**Task to carry out:**
Reading the records below, count the lines in which the string "none" appears; write the number only.

**Study material:**
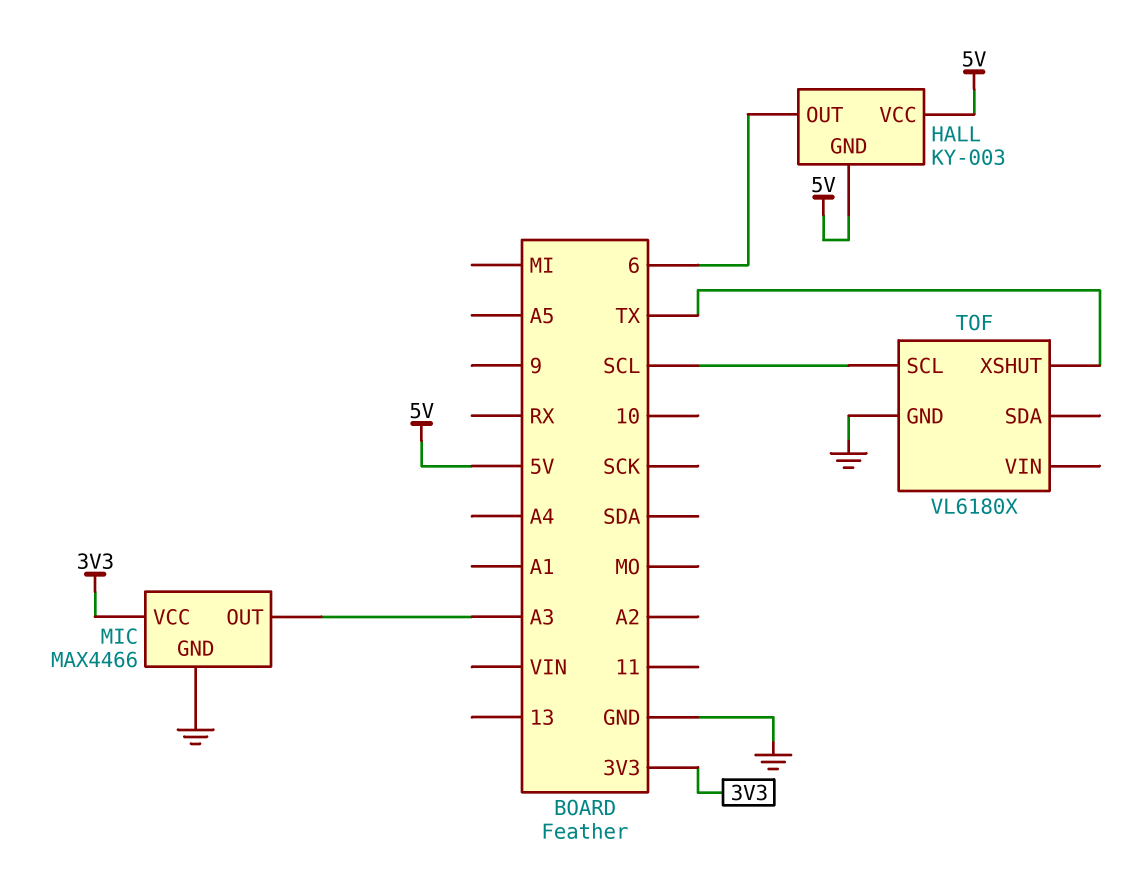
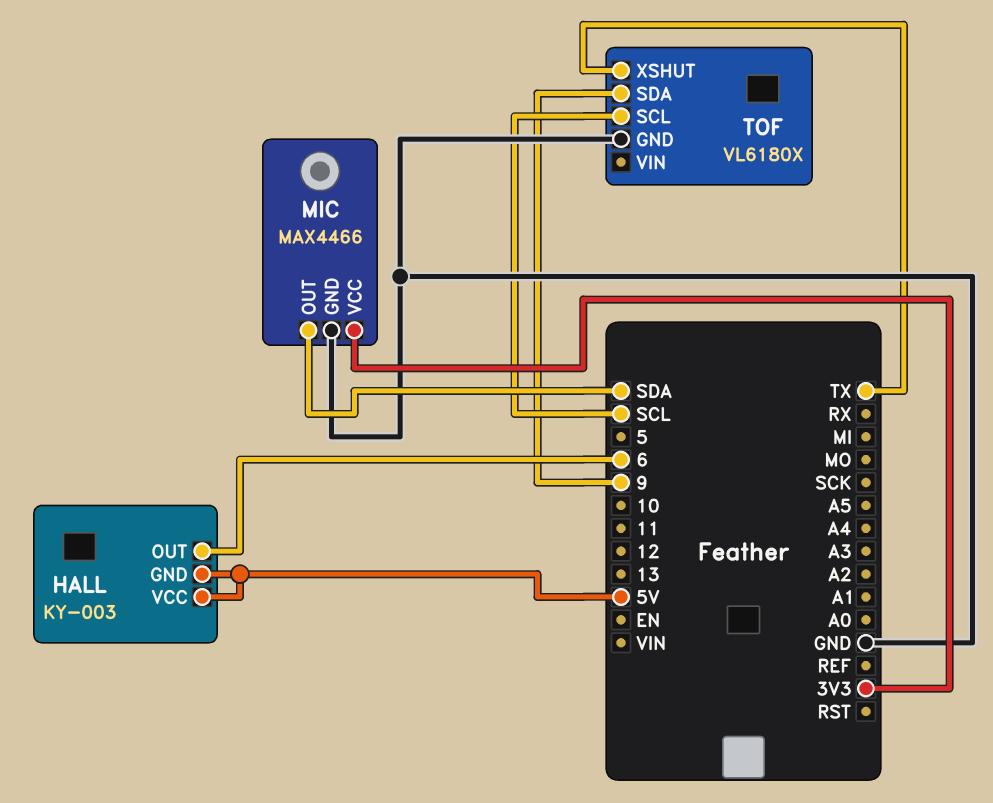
MIC pin OUT: A3 -> SDA
TOF pin SDA: none -> 9

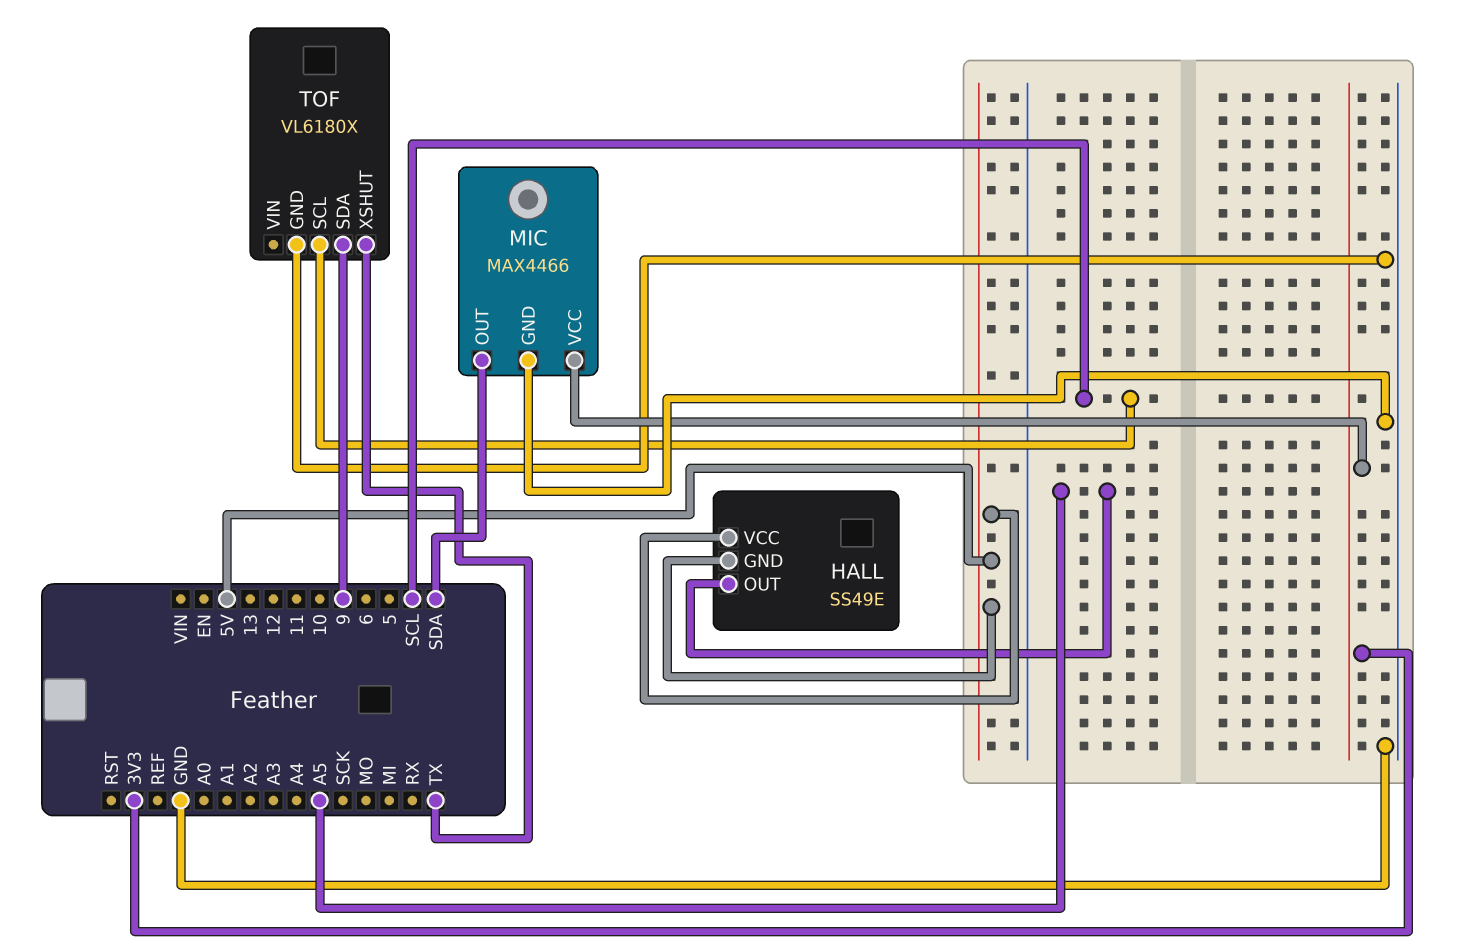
HALL: KY-003 -> SS49E
HALL pin OUT: 6 -> A5

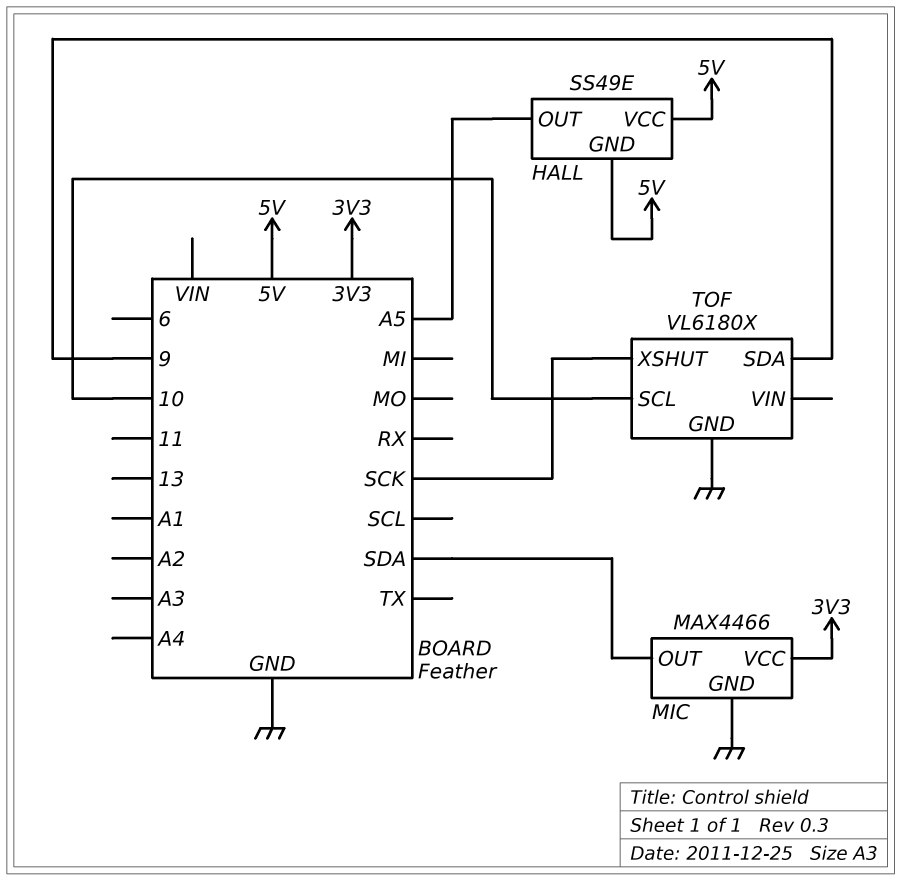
TOF pin SCL: SCL -> 10
TOF pin XSHUT: TX -> SCK

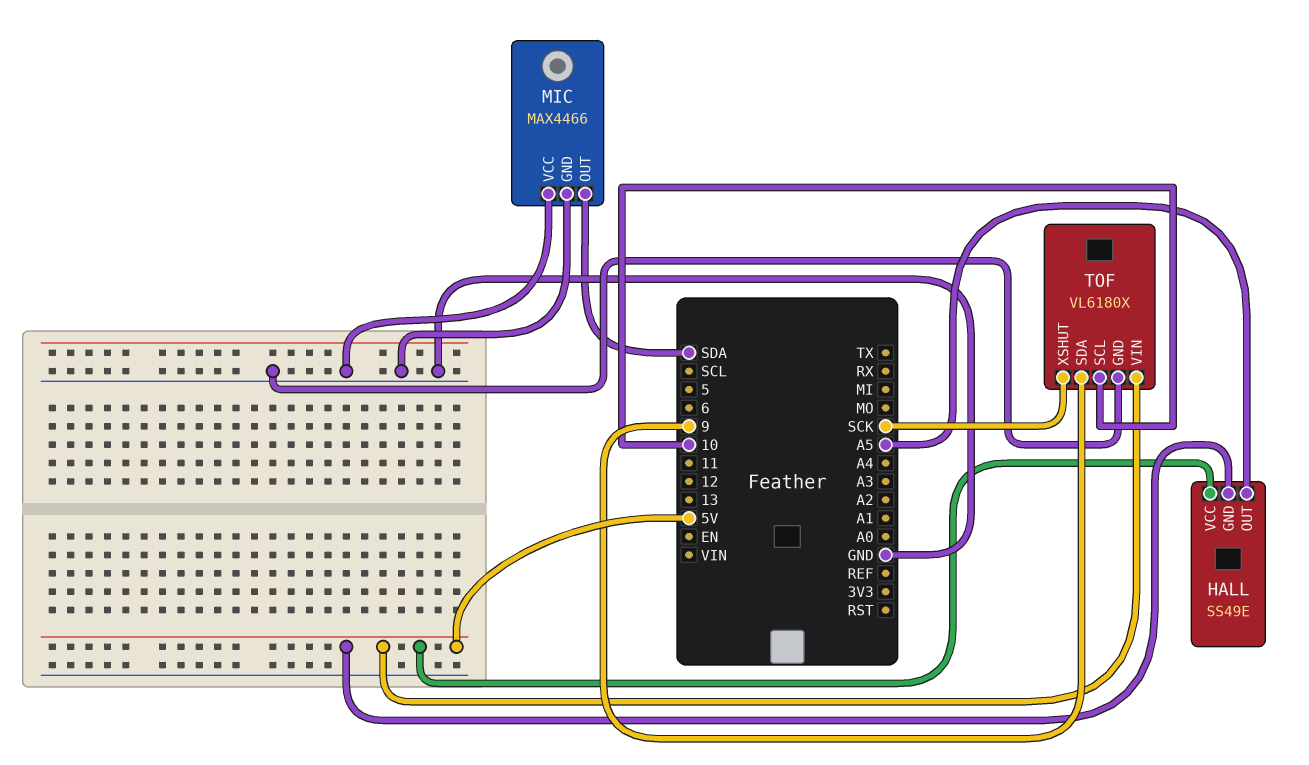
MIC pin VCC: 3V3 -> GND
TOF pin VIN: none -> 5V

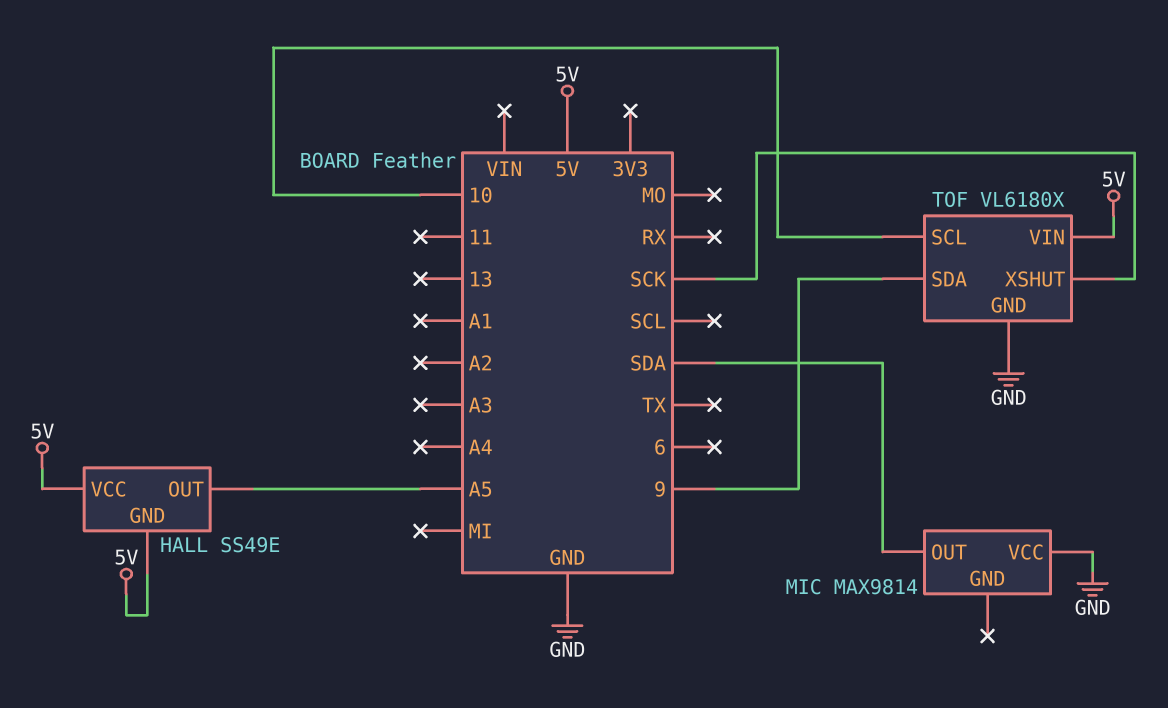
MIC: MAX4466 -> MAX9814
MIC pin GND: GND -> none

**Answer below:**
3